Bring together all lines of the material below that contain the string "none".

######

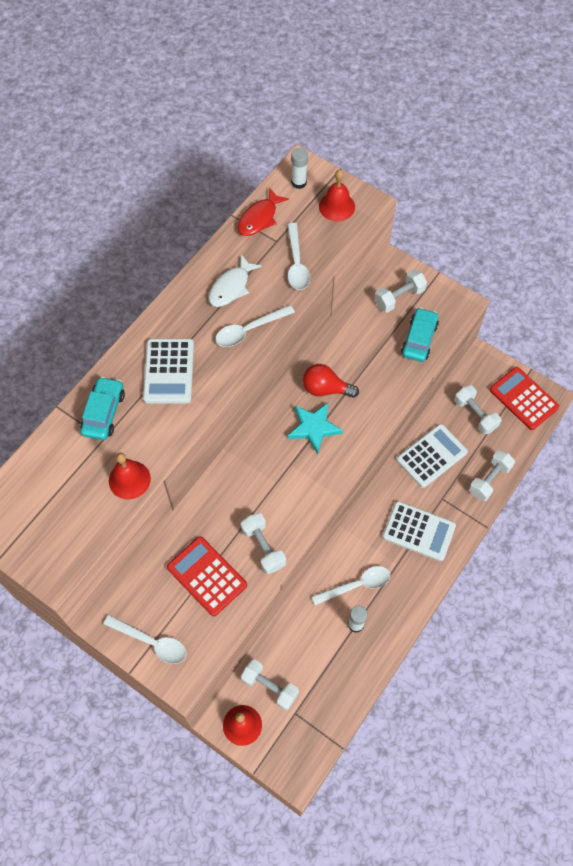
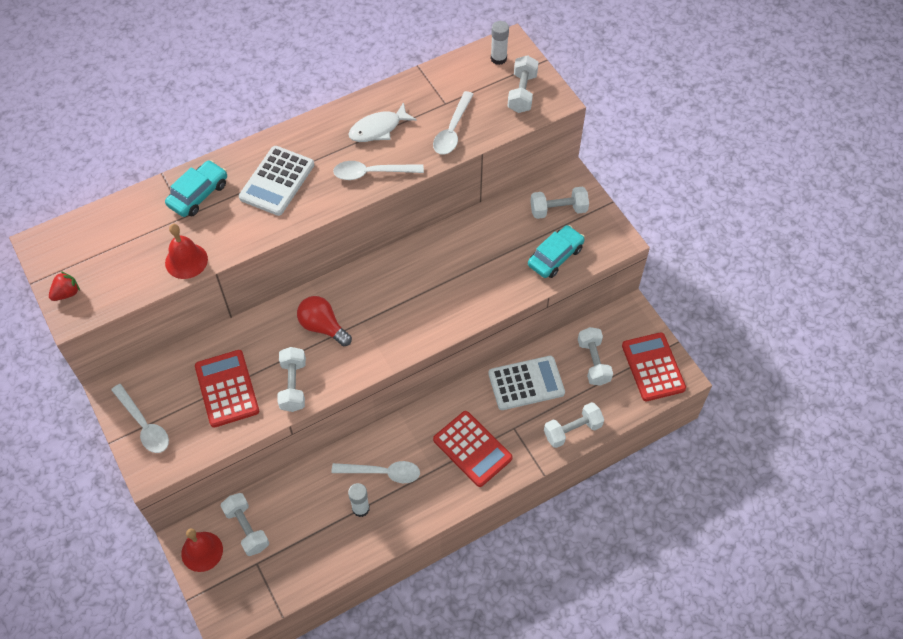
camera: 25 degrees right, 5 degrees down
(35, 558) = (67, 293): none -> red strawberry
(259, 218) = (441, 77): red fish -> none
(314, 428) = (404, 297): turquoise star -> none
(326, 389) = (436, 266): red light bulb -> red light bulb (323, 327)
(337, 206) = (522, 93): red bell -> white dumbbell
(419, 531) = (472, 449): white calculator -> red calculator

######

Expected output:
(35, 558) = (67, 293): none -> red strawberry
(259, 218) = (441, 77): red fish -> none
(314, 428) = (404, 297): turquoise star -> none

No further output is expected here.